(Excerpt from a dataset)
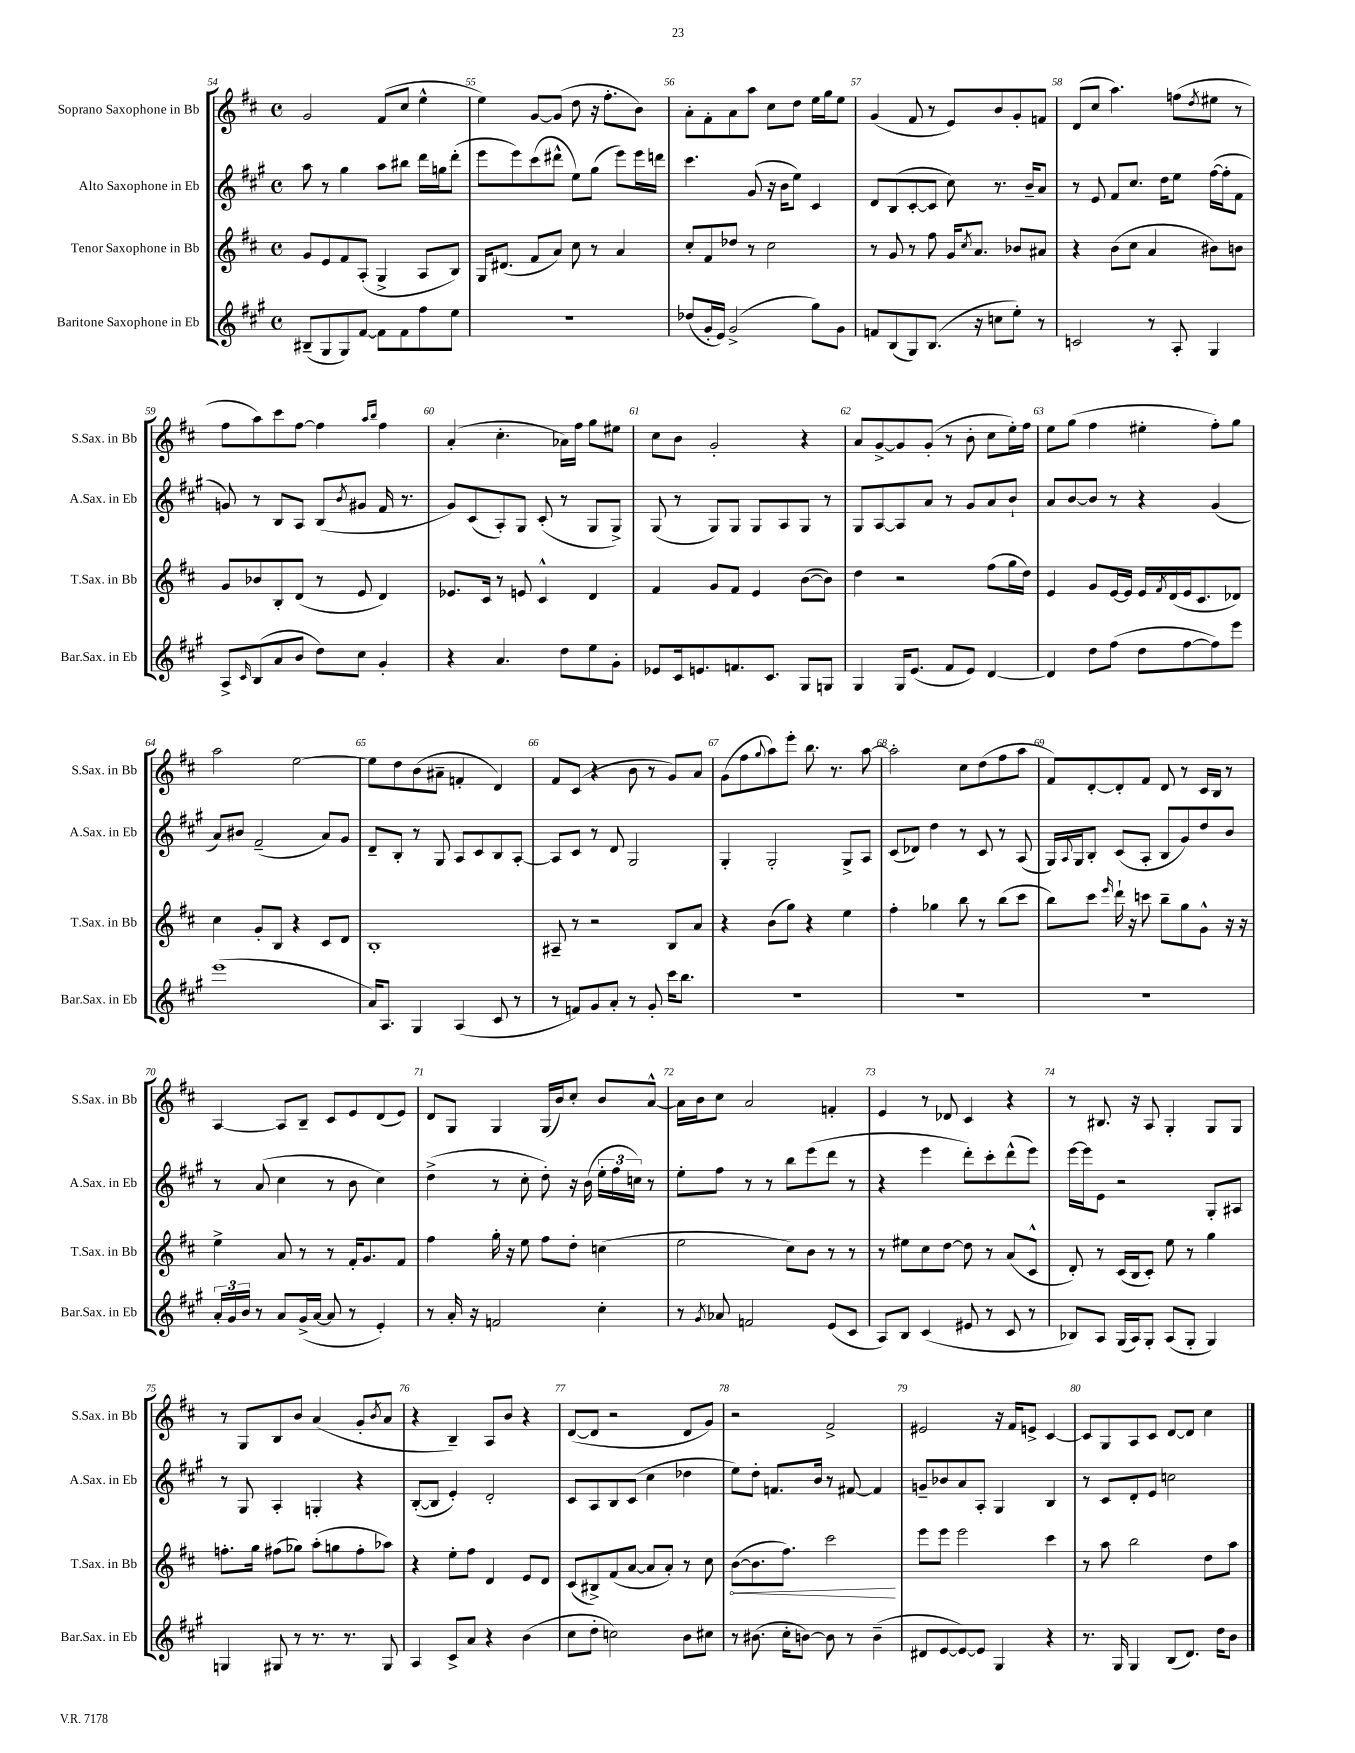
<<
\new StaffGroup <<
\new Staff = "s0" \with { instrumentName = "Soprano Saxophone in Bb" shortInstrumentName = "S.Sax. in Bb" } {
    \clef treble \key d \major \defaultTimeSignature \time 4/4
    g'2 fis'8( cis''8 e''4-^ |
    e''4) g'8~ g'8( d''8 r16 fis''8.-. b'8) |
    a'8-. fis'8-. a'8 a''8 cis''8 d''8 e''16 g''16 e''8 |
    g'4( fis'8 r8 e'8) b'8 g'8-. f'8 |
    d'8( cis''8 a''4.) f''8( \acciaccatura { d''8 } eis''8 r8 |
    fis''8 a''8) cis'''8 fis''8~ fis''4 \grace { a''16 b''16 } fis''4 |
    a'4-.( cis''4.-. aes'16) fis''16 g''8 eis''8 |
    cis''8 b'8 g'2-. r4 |
    a'8 g'8~-> g'8 g'8-.( r8 b'8-. cis''8 e''16-.) fis''16 |
    e''8 g''8( fis''4 eis''4-. fis''8-.) g''8 |
    a''2 e''2~ |
    e''8 d''8 b'8( ais'8-- f'4-. d'4) |
    fis'8 cis'8( r4 b'8 r8 g'8) a'8 |
    g'8( fis''8 \appoggiatura { g''8 } a''8) e'''8-. b''8. r8. a''8~ |
    a''2-. cis''8 d''8( fis''8 a''8 |
    fis'8) d'8~-. d'8-. fis'8 d'8 r8 cis'16 b16 r8 |
    a4~ a8 b8-- cis'8 e'8 d'8( e'8) |
    d'8 g8 g4 g16( b'16) cis''8-. b'8 a'8~-^ |
    a'16 b'16 cis''8 a'2 f'4-. |
    e'4 r8 des'8 cis'4 r4 |
    r8 bis8. r16 a8 g4-. g8 g8 |
    r8 g8 b8 b'8 a'4( g'8-. \acciaccatura { b'8 } a'8 |
    r4 b4--) a8 b'8 r4 |
    d'8~( d'8 r2 d'8 g'8) |
    r2 fis'2-> |
    eis'2 r16 fis'16 e'8-> cis'4~ |
    cis'8 g8 a8 cis'8 d'8~ d'8 cis''4 \bar "|." |
}
\new Staff = "s1" \with { instrumentName = "Alto Saxophone in Eb" shortInstrumentName = "A.Sax. in Eb" } {
    \clef treble \key a \major \defaultTimeSignature \time 4/4
    a''8 r8 gis''4 a''8 bis''8 d'''16 g''16 d'''8-.( |
    e'''8 e'''8) cis'''8( dis'''8-^ e''8) gis''8( e'''8) e'''16 d'''16 |
    cis'''4. gis'8( r16 b'16 e''8) cis'4 |
    d'8 b8( cis'8~-. cis'8 cis''8) r8. b'16-- a'8 |
    r8 e'8 fis'8 cis''8. d''16 e''8 fis''16~( fis''16-. fis'8 |
    g'8) r8 b8 a8 b8( \acciaccatura { b'8 } gis'8 fis'16 r8. |
    gis'8) cis'8( a8-.) gis8 cis'8-.( r8 gis8 gis8->) |
    gis8( r8 gis8) gis8 gis8 a8 gis8 r8 |
    gis8 a8~ a8 a'8 r8 gis'8 a'8 b'8-! |
    a'8 b'8~ b'8 r8 r4 gis'4( |
    a'8) bis'8 fis'2--( a'8) gis'8 |
    d'8-- b8-. r8 gis8 a8 cis'8 b8 a8~-. |
    a8 cis'8 r8 d'8 gis2 |
    gis4-. gis2-. gis8-> a8 |
    cis'8( des'8) d''4 r8 cis'8 r8 a8( |
    gis16) \appoggiatura { a8 } gis16 b8-. cis'8( a8-. b8 gis'8) d''8 b'8 |
    r8 a'8( cis''4 r8 b'8 cis''4) |
    d''4->( r8 cis''8-. d''8-.) r16 b'16( \tuplet 3/2 { e''16-. fis''16 c''16) } r8 |
    e''8-. fis''8 r8 r8 b''8 e'''8( d'''8 r8 |
    r4 e'''4 d'''8-.) cis'''8-. d'''8-^( e'''8) |
    e'''16~ e'''16 e'8 r2 gis8-. ais8 |
    r8 gis8 a4-. g4-. r4 |
    b8~-.( b8 e'4-.) d'2-. |
    cis'8 a8 b8 cis'8( cis''4 des''4 |
    e''8) d''8-. f'8. b'16 r8 fis'8~ fis'4 |
    g'8-- bes'8 a'8 a8-. gis4 b4 |
    r8 cis'8 d'8-. e'8 c''2 \bar "|." |
}
\new Staff = "s2" \with { instrumentName = "Tenor Saxophone in Bb" shortInstrumentName = "T.Sax. in Bb" } {
    \clef treble \key d \major \defaultTimeSignature \time 4/4
    g'8 e'8 fis'8 a8-.( g4-> a8 b8) |
    g16 dis'8.( fis'8 a'8) cis''8 r8 a'4 |
    cis''8-. fis'8 des''8 r8 cis''2 |
    r8 g'8 r8 fis''8 g'16 \acciaccatura { cis''8 } a'8. bes'8 ais'8 |
    r4 b'8( cis''8 a'4 bis'8) b'8 |
    g'8 bes'8 b8-. d'8( r8 e'8 d'4) |
    ees'8. cis'16 r8 e'8 cis'4-^ d'4 |
    fis'4 g'8 fis'8 e'4 b'8~( b'8) |
    d''4 r2 fis''8( g''16 d''16) |
    e'4 g'8 e'16~ e'16 e'16 \acciaccatura { fis'8 } d'16( e'16 cis'8. des'8) |
    cis''4 g'8-. b8 r4 cis'8 d'8 |
    b1-. |
    ais8-- r8 r2 b8 a'8 |
    r4 b'8( g''8) r4 e''4 |
    fis''4-. ges''4 b''8 r8 b''8( cis'''8 |
    b''8) cis'''8 \grace { e'''16 } d'''16-! r16 c'''8 b''8-- g''8 g'8-^ r16 r16 |
    e''4-> a'8 r8 r8 fis'16-. g'8. fis'8 |
    fis''4 g''16-. r16 e''8 fis''8 d''8-. c''4( |
    e''2 cis''8) b'8 r8 r8 |
    r8 eis''8 cis''8 d''8~ d''8 r8 a'8( cis'8-^ |
    d'8-.) r8 cis'16( b16 cis'8-.) e''8 r8 g''4 |
    f''8.-. g''16 fis''8( ges''8) a''8-.( g''8 fis''8-. aes''8) |
    r4 e''8-. fis''8 d'4 e'8 d'8 |
    cis'8( bis8->) fis'8( a'8~ a'8 a'8-.) r8 cis''8 |
    \once \override Hairpin.circled-tip = ##t b'8~\<( b'8. fis''8.) cis'''2\! |
    e'''8 e'''8 e'''2 cis'''4 |
    r8 a''8 b''2 d''8 a''8 \bar "|." |
}
\new Staff = "s3" \with { instrumentName = "Baritone Saxophone in Eb" shortInstrumentName = "Bar.Sax. in Eb" } {
    \clef treble \key a \major \defaultTimeSignature \time 4/4
    bis8--( gis8 gis8) fis'8~ fis'8 fis'8 fis''8 e''8 |
    R1 |
    des''8( gis'16-. e'16) gis'2->( gis''8) gis'8 |
    f'8 b8( gis8) b8.( r16 c''8 e''8-.) r8 |
    c'2 r8 a8-. gis4 |
    a8-> \grace { cis'16 } b8( a'8 b'8 d''8) cis''8 gis'4-. |
    r4 a'4. d''8 e''8 gis'8-. |
    ees'8 cis'16 e'8. f'8. cis'8. gis8 g8 |
    gis4 gis16 e'8.( fis'8 e'8) d'4~ |
    d'4 d''8 fis''8( d''8 fis''8~ fis''8) e'''8 |
    e'''1( |
    a'16) a8. gis4 a4( cis'8 r8 |
    r8 f'8) gis'8 a'8-. r8 gis'8-. cis'''16 b''8. |
    R1 |
    R1 |
    R1 |
    \tuplet 3/2 { a'16-. gis'16 b'16 } r8 a'8 gis'16->( a'16~ a'8 r8 e'4-.) |
    r8 a'16-. r16 f'2 cis''4-. |
    r8 \acciaccatura { gis'8 } aes'8 f'2 e'8( cis'8 |
    a8) b8 cis'4( eis'8 r8 cis'8 r8 |
    bes8) a8 gis16( a16) gis8-. a8( gis8-. gis4) |
    g4 gis8 r8 r8. r8. gis8 |
    a4 cis'8-> a'8 r4 b'4( |
    cis''8 d''8-. c''2) b'8 cis''8 |
    r8 bis'8.( cis''16-. b'8~) b'8 r8 b'4--( |
    dis'8 e'8~ e'8~) e'8 gis4 r4 |
    r8. gis16 gis4 b8( d'8.) d''16 b'8 \bar "|." |
}
>>
>>
\layout { \context { \Score currentBarNumber = #54 \override BarNumber.break-visibility = ##(#f #t #t) barNumberVisibility = #all-bar-numbers-visible } }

▶ What the task asks: Express the stretch of data from its start through the line containing "cis''8 b'8 g'2-. r4 |" as a JSON list of strings, with one string per line and blank lines left out. Leave the pictures out of the answer.

▶ Solution to the exercise:
[
  "<<",
  "\\new StaffGroup <<",
  "\\new Staff = \"s0\" \\with { instrumentName = \"Soprano Saxophone in Bb\" shortInstrumentName = \"S.Sax. in Bb\" } {",
  "    \\clef treble \\key d \\major \\defaultTimeSignature \\time 4/4",
  "    g'2 fis'8( cis''8 e''4-^ |",
  "    e''4) g'8~ g'8( d''8 r16 fis''8.-. b'8) |",
  "    a'8-. fis'8-. a'8 a''8 cis''8 d''8 e''16 g''16 e''8 |",
  "    g'4( fis'8 r8 e'8) b'8 g'8-. f'8 |",
  "    d'8( cis''8 a''4.) f''8( \\acciaccatura { d''8 } eis''8 r8 |",
  "    fis''8 a''8) cis'''8 fis''8~ fis''4 \\grace { a''16 b''16 } fis''4 |",
  "    a'4-.( cis''4.-. aes'16) fis''16 g''8 eis''8 |",
  "    cis''8 b'8 g'2-. r4 |"
]